*ABOUT THIS EXERCISE:* Copy out the lines beginning with the one that contains "turquoise pot: 6 -> 2" and ending with the last line below, exactly as they stand. Pictures are not copied.

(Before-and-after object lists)
▶
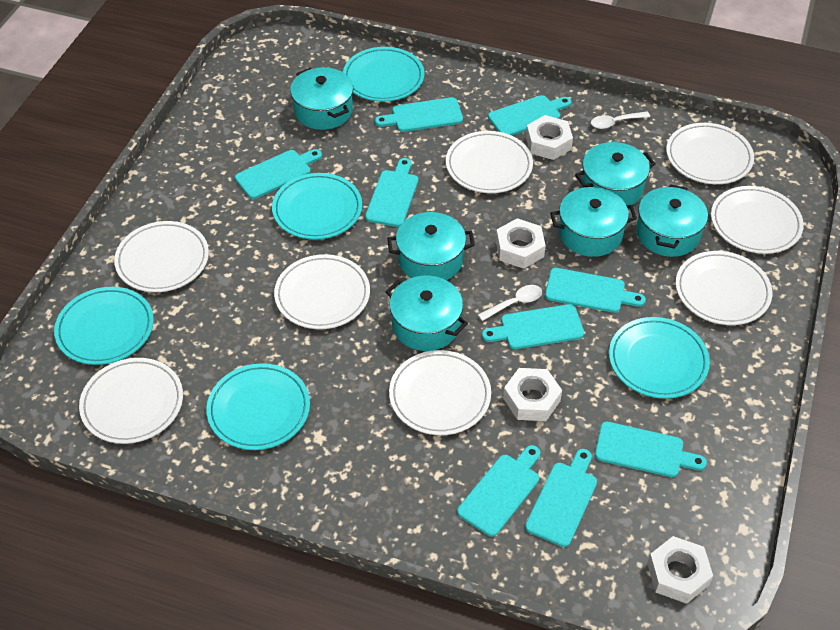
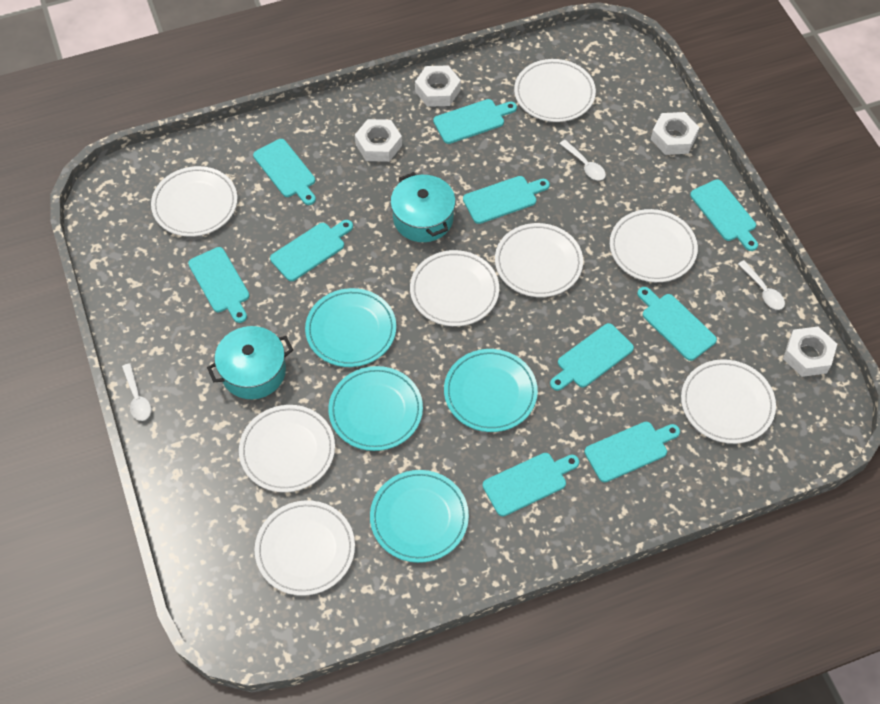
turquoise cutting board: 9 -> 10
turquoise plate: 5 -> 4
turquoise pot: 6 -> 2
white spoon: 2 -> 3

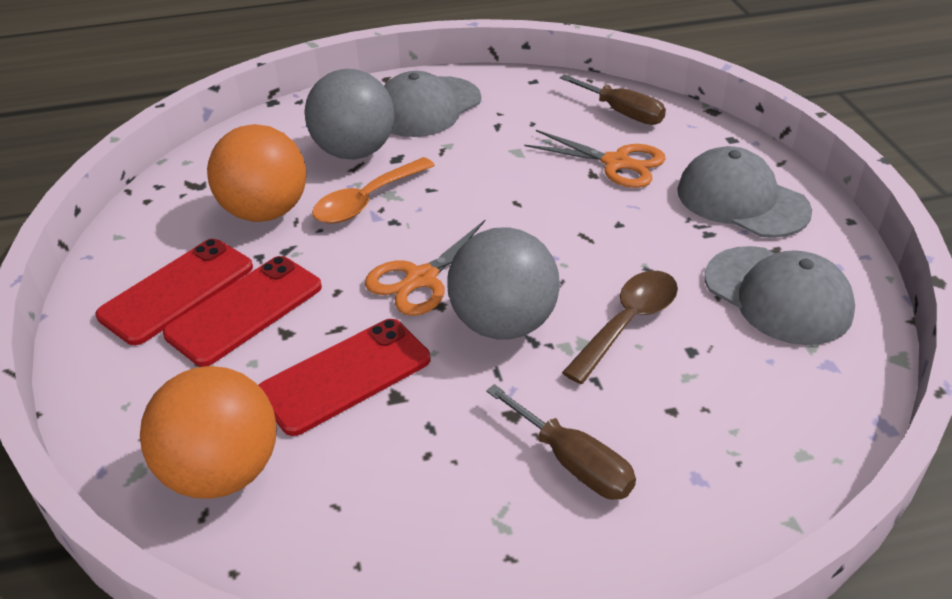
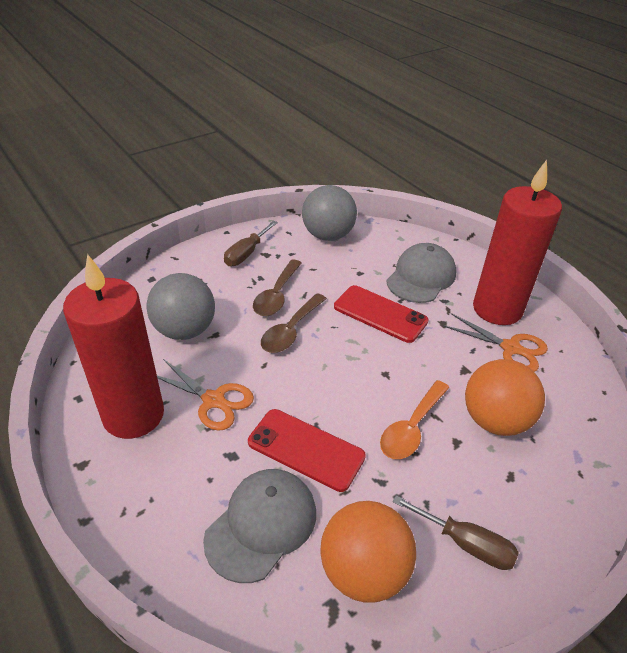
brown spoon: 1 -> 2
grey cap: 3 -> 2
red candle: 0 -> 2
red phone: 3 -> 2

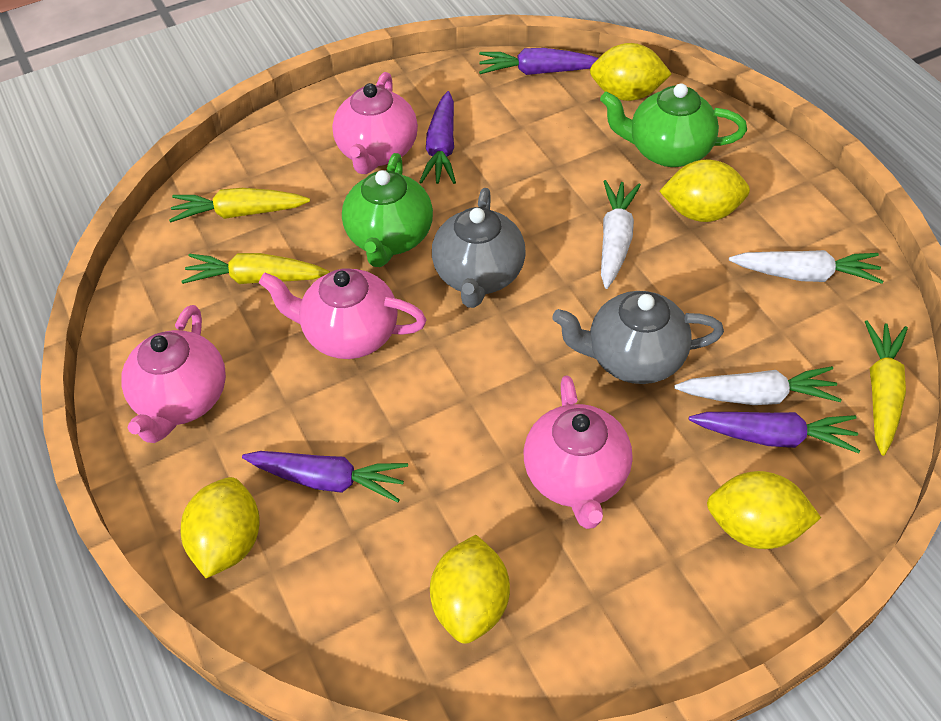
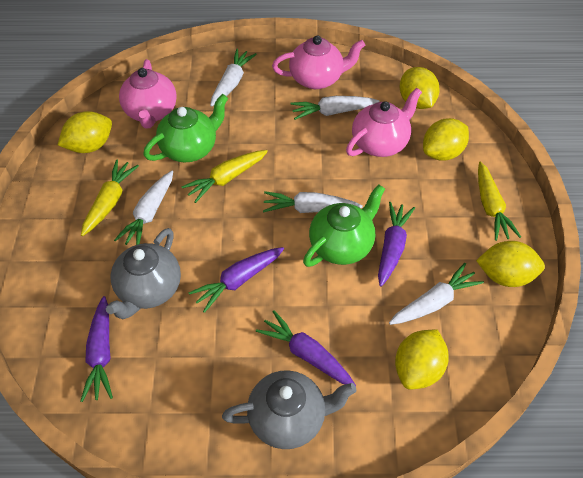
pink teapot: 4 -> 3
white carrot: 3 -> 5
◀
*OUTPUT:*
turquoise pot: 6 -> 2
white spoon: 2 -> 3

brown spoon: 1 -> 2
grey cap: 3 -> 2
red candle: 0 -> 2
red phone: 3 -> 2

pink teapot: 4 -> 3
white carrot: 3 -> 5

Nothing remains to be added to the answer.